Aim of the exercise: Please give back, word for word, only the lines starting at the one containing "none -> orange brick H1 level 1" and ending at the one containing "black plate B6:E6" within the material below.

——————————

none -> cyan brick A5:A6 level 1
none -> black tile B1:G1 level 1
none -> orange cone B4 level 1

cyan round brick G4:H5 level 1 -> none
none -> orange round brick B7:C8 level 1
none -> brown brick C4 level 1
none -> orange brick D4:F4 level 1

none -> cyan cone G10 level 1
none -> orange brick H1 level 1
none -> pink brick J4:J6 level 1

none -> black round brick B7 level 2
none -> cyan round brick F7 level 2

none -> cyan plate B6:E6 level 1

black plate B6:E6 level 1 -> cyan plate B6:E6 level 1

——————————

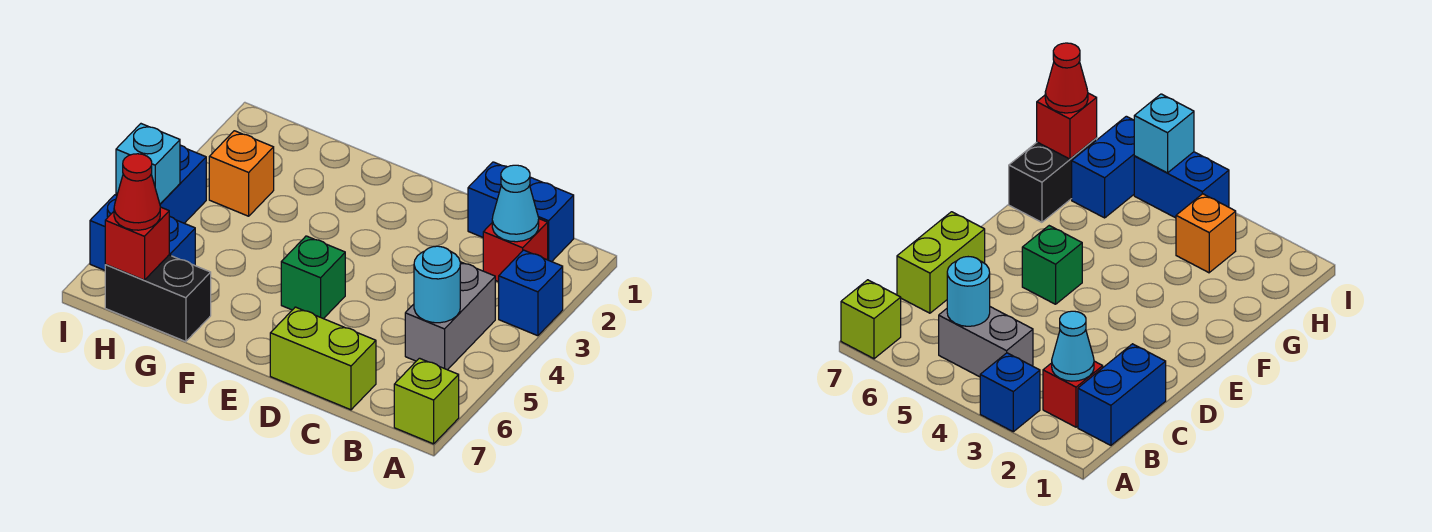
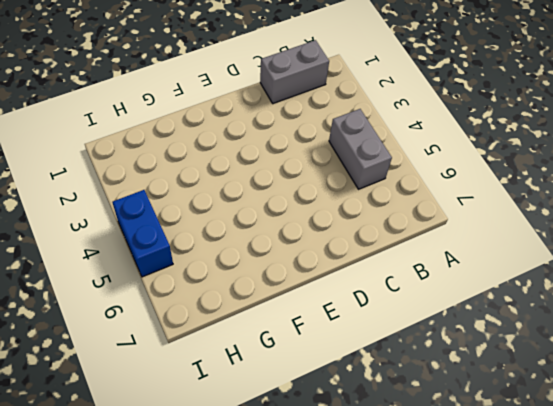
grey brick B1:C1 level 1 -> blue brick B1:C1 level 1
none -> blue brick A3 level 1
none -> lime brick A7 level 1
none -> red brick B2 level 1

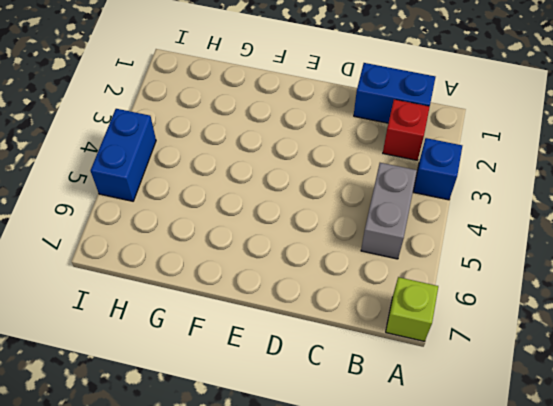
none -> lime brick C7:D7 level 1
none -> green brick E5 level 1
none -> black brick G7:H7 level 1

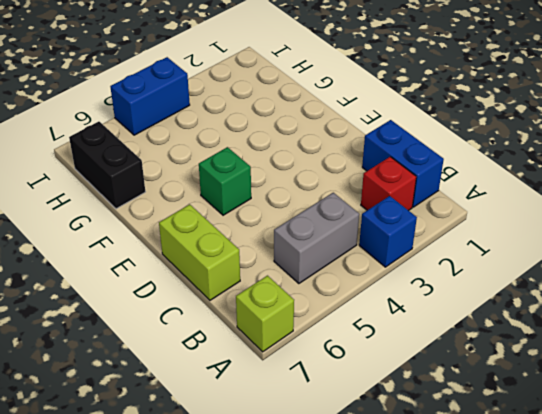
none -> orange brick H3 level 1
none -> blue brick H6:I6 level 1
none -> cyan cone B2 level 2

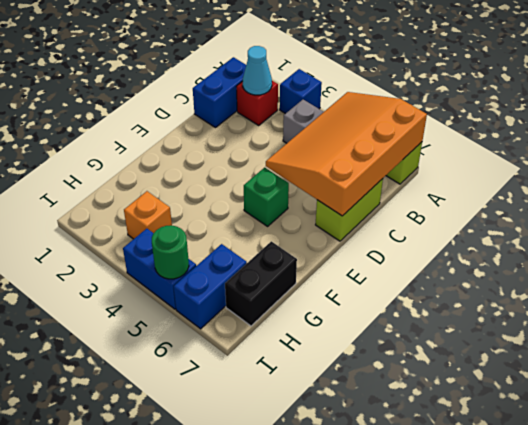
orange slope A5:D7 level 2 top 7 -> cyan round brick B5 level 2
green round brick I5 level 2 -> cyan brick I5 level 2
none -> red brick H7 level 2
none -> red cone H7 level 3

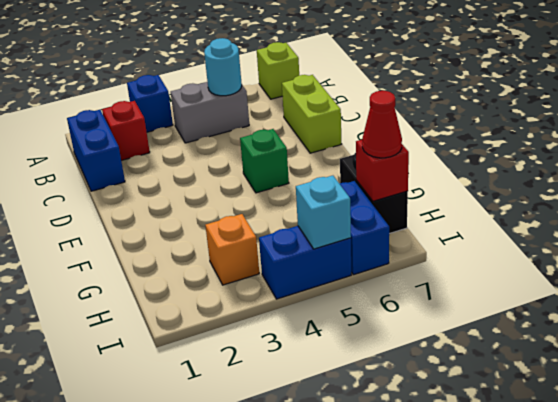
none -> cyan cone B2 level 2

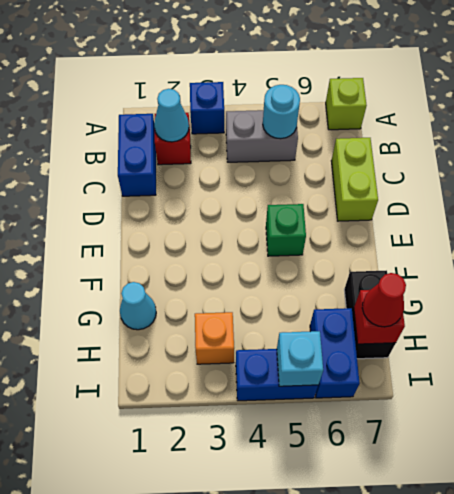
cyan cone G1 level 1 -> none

——————————

Response:
none -> orange brick H1 level 1
none -> pink brick J4:J6 level 1

none -> black round brick B7 level 2
none -> cyan round brick F7 level 2

none -> cyan plate B6:E6 level 1

black plate B6:E6 level 1 -> cyan plate B6:E6 level 1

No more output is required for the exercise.